■ **Task details**
Once you reach the line with "cyan triangle: (45, 228) -> (45, 290), moved", copy it and every line after it exactly, up to the end of the data. Omit the pictures.

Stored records
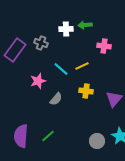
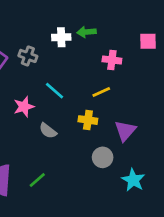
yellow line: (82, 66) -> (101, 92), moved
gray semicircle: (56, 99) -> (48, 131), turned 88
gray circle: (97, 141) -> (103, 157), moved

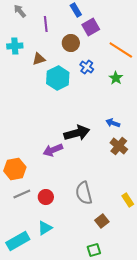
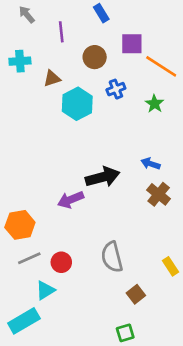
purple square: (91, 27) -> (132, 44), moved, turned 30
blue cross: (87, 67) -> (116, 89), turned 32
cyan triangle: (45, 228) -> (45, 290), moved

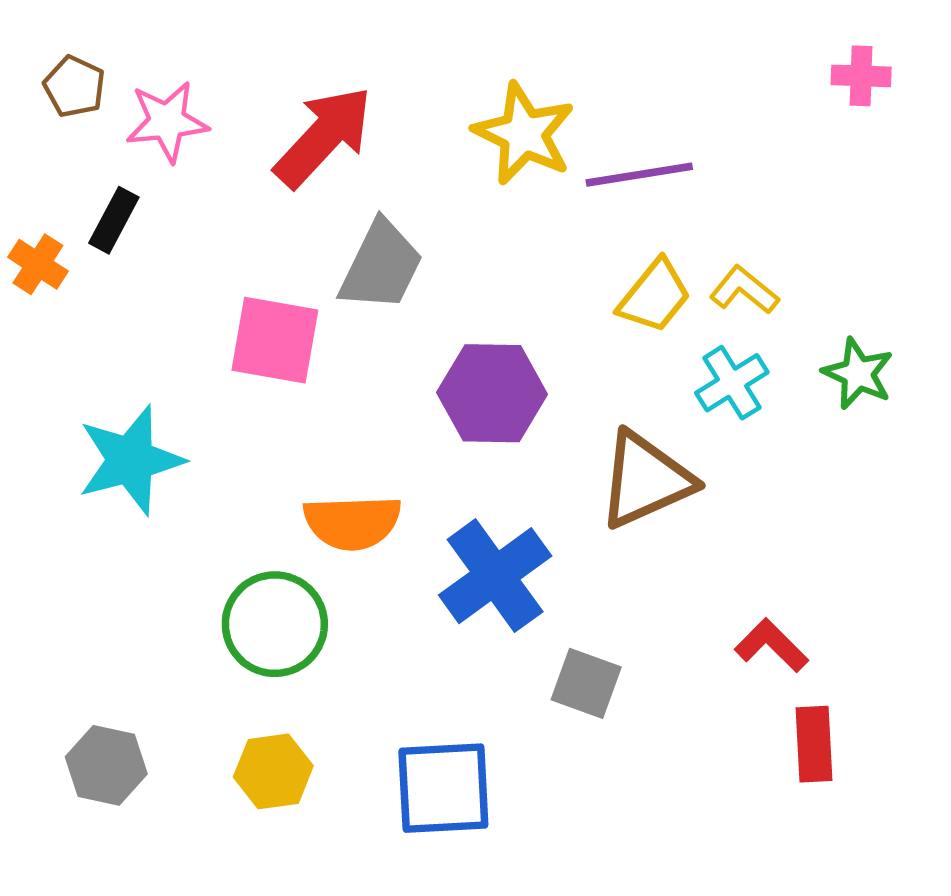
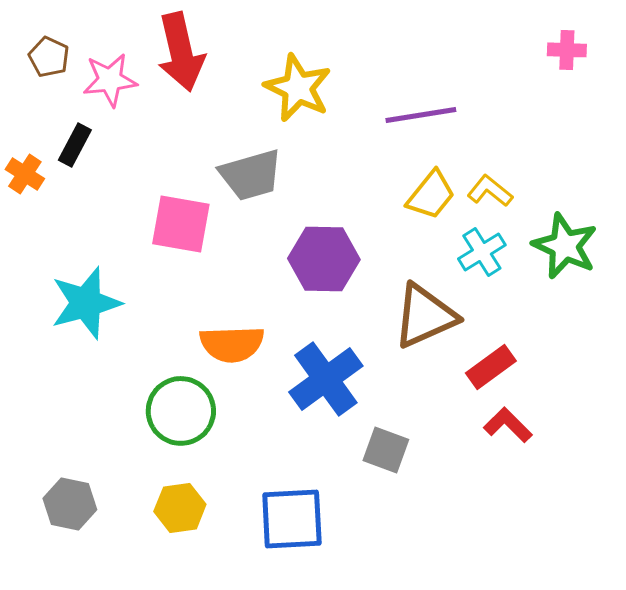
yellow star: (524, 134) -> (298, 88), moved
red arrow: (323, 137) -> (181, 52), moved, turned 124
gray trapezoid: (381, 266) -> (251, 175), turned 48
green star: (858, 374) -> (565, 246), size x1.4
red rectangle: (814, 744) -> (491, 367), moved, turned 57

■ **Result below**
cyan triangle: (45, 228) -> (45, 290), moved

yellow star: (524, 134) -> (298, 88), moved
red arrow: (323, 137) -> (181, 52), moved, turned 124
gray trapezoid: (381, 266) -> (251, 175), turned 48
green star: (858, 374) -> (565, 246), size x1.4
red rectangle: (814, 744) -> (491, 367), moved, turned 57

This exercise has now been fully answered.